══ Material shown
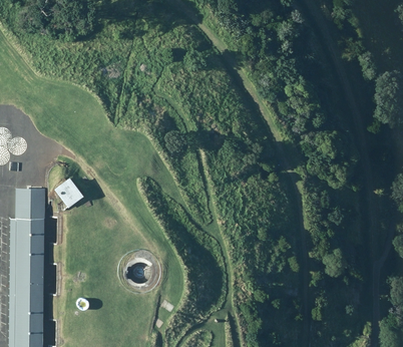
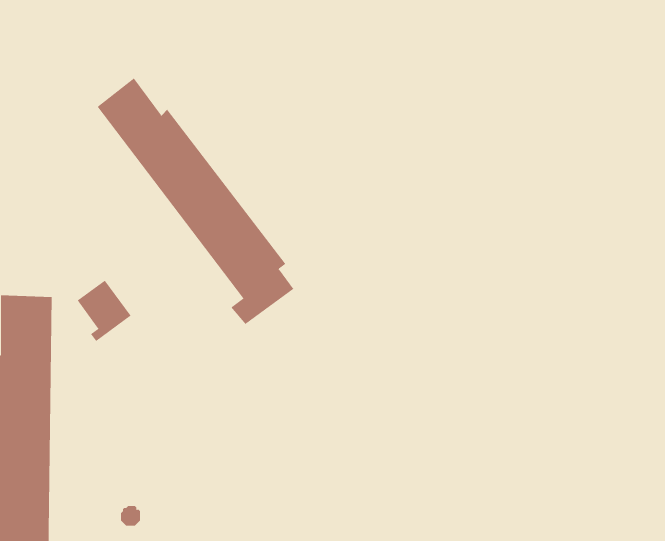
building: none -> [97,78,294,325]

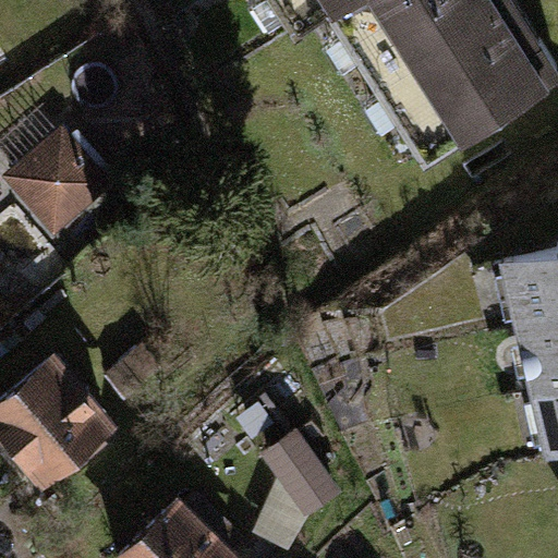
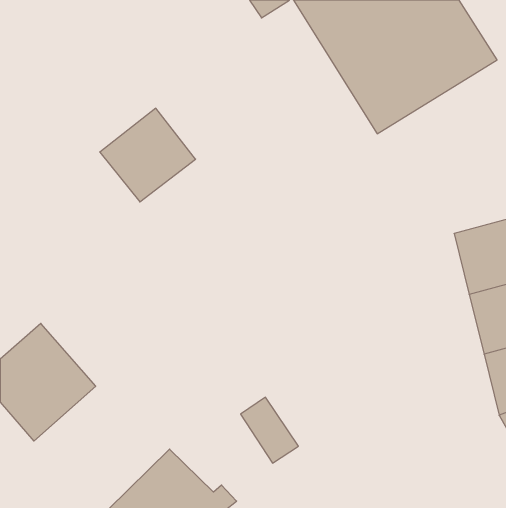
building: [9,129,113,231] -> [100,108,196,202]

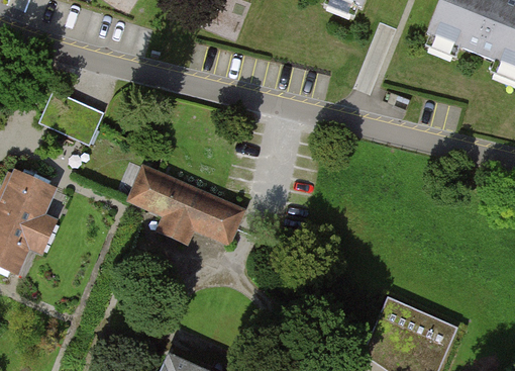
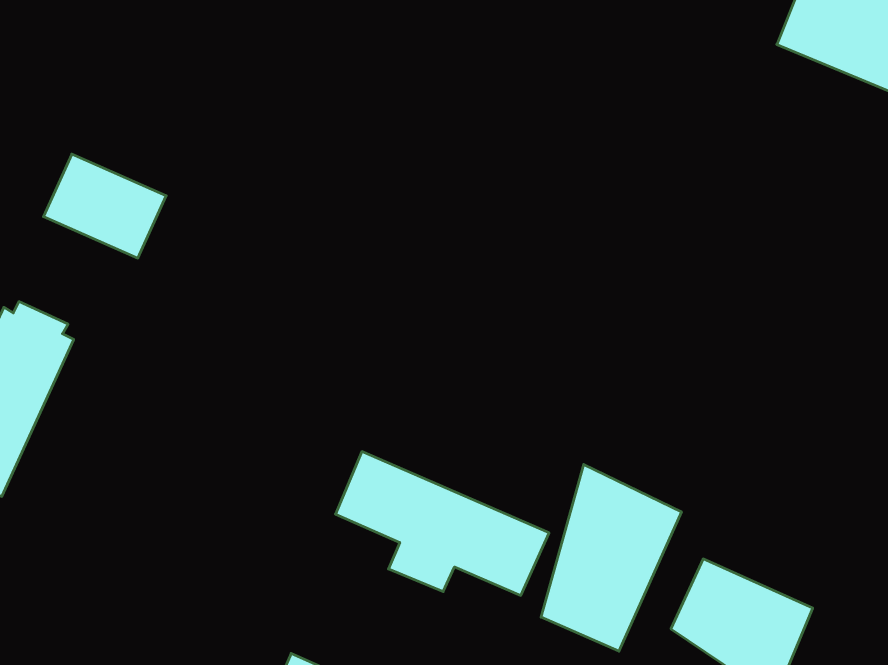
building: [130,167,244,244] -> [335,452,549,595]
building: none -> [541,464,681,651]

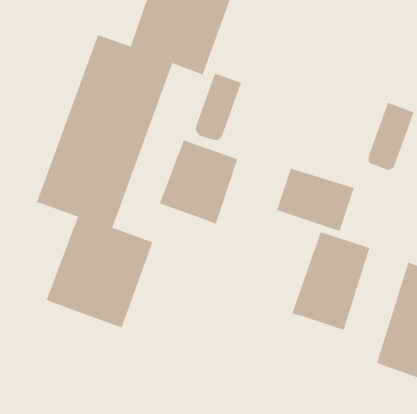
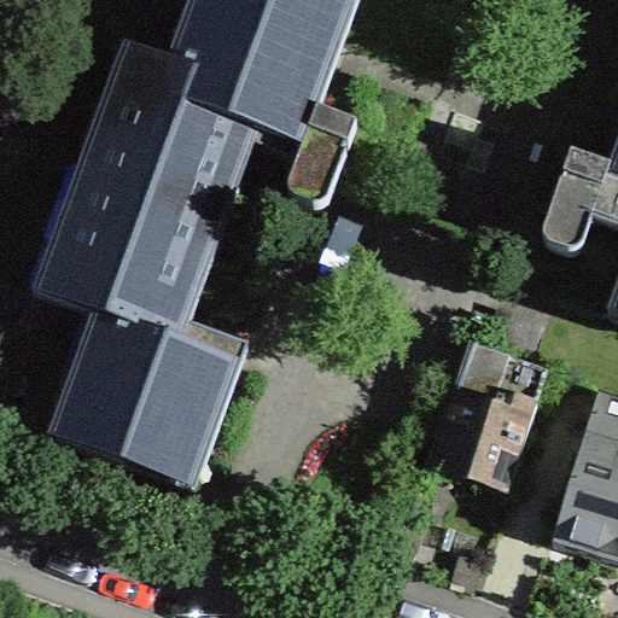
building: [159,140,238,224] -> none
building: [277,168,354,232] -> none

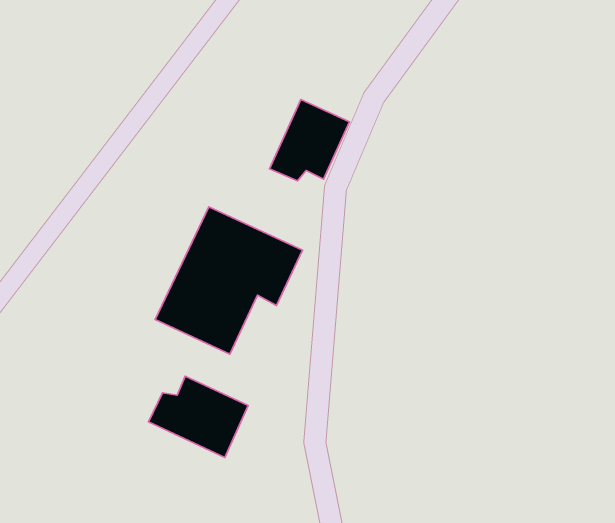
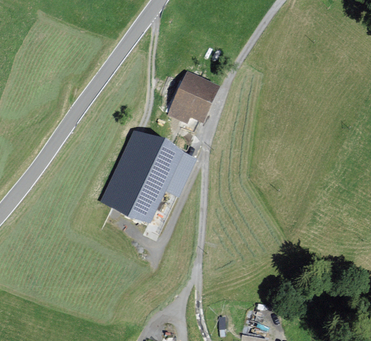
building: [149,376,248,457] -> none

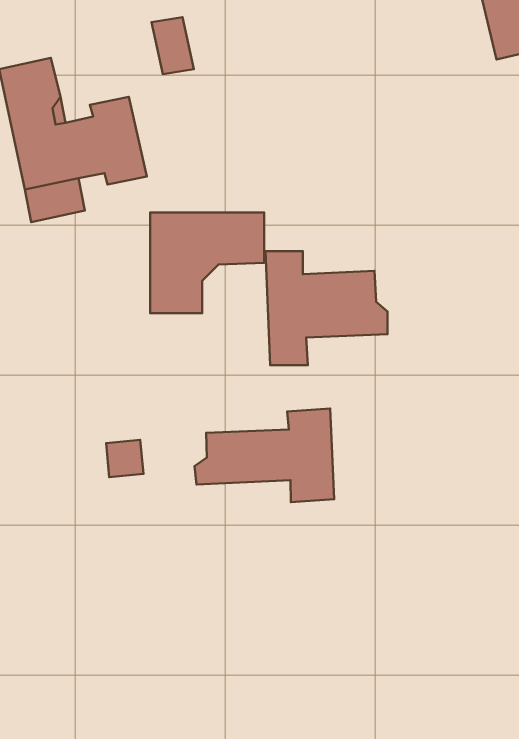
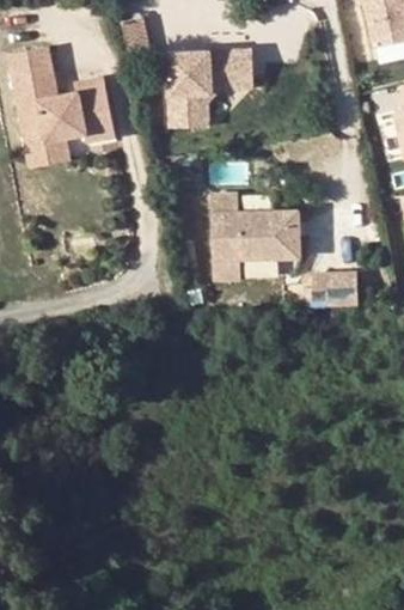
building: [150,213,264,313] -> [166,48,250,122]
building: none -> [317,275,362,306]
building: [195,408,334,502] -> none

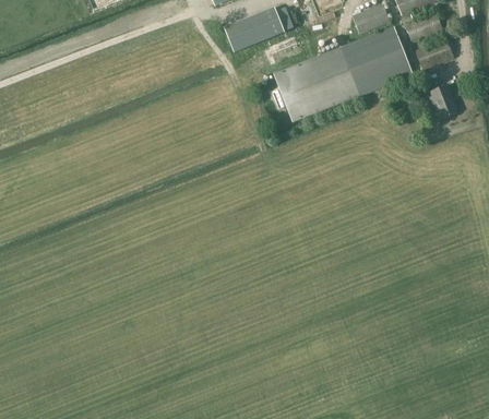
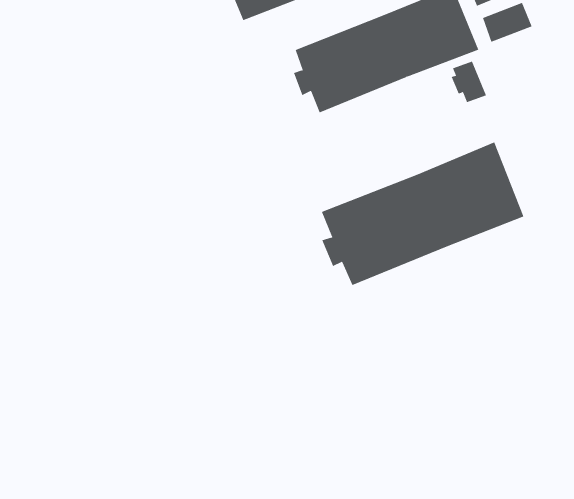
building: [430,86,457,118] -> [451,61,487,103]
building: none -> [321,141,524,286]

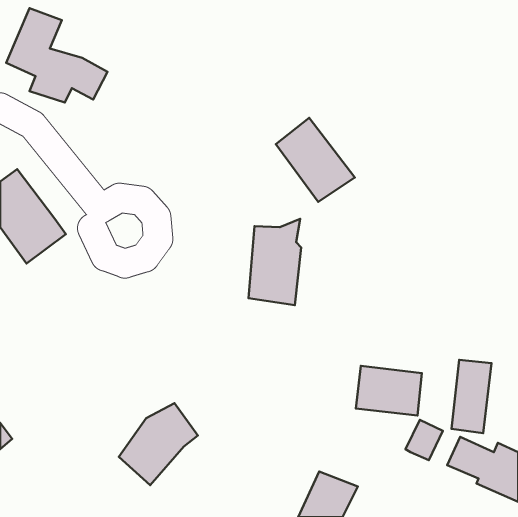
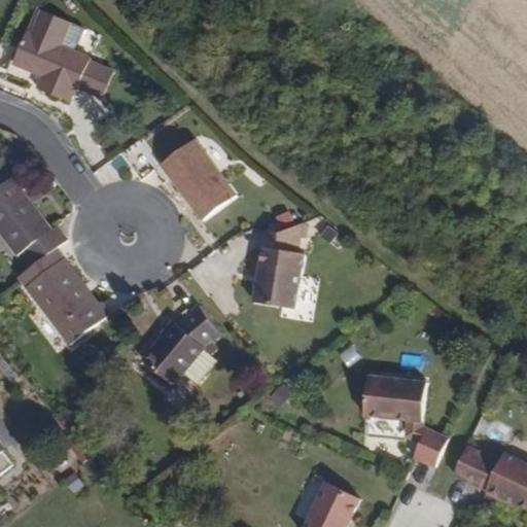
building: [276,118,355,202] -> [159,136,239,221]
building: none -> [16,247,111,348]
building: [451,360,491,433] -> none
building: [119,403,198,485] -> [138,301,218,384]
════
◆ **Problem**:
Exactly retype each record above, dropping images.

◆ **Written solution**:
building: none -> [97,78,294,325]

building: [9,129,113,231] -> [100,108,196,202]

building: [130,167,244,244] -> [335,452,549,595]
building: none -> [541,464,681,651]

building: [159,140,238,224] -> none
building: [277,168,354,232] -> none

building: [149,376,248,457] -> none

building: [150,213,264,313] -> [166,48,250,122]
building: none -> [317,275,362,306]
building: [195,408,334,502] -> none

building: [430,86,457,118] -> [451,61,487,103]
building: none -> [321,141,524,286]

building: [276,118,355,202] -> [159,136,239,221]
building: none -> [16,247,111,348]
building: [451,360,491,433] -> none
building: [119,403,198,485] -> [138,301,218,384]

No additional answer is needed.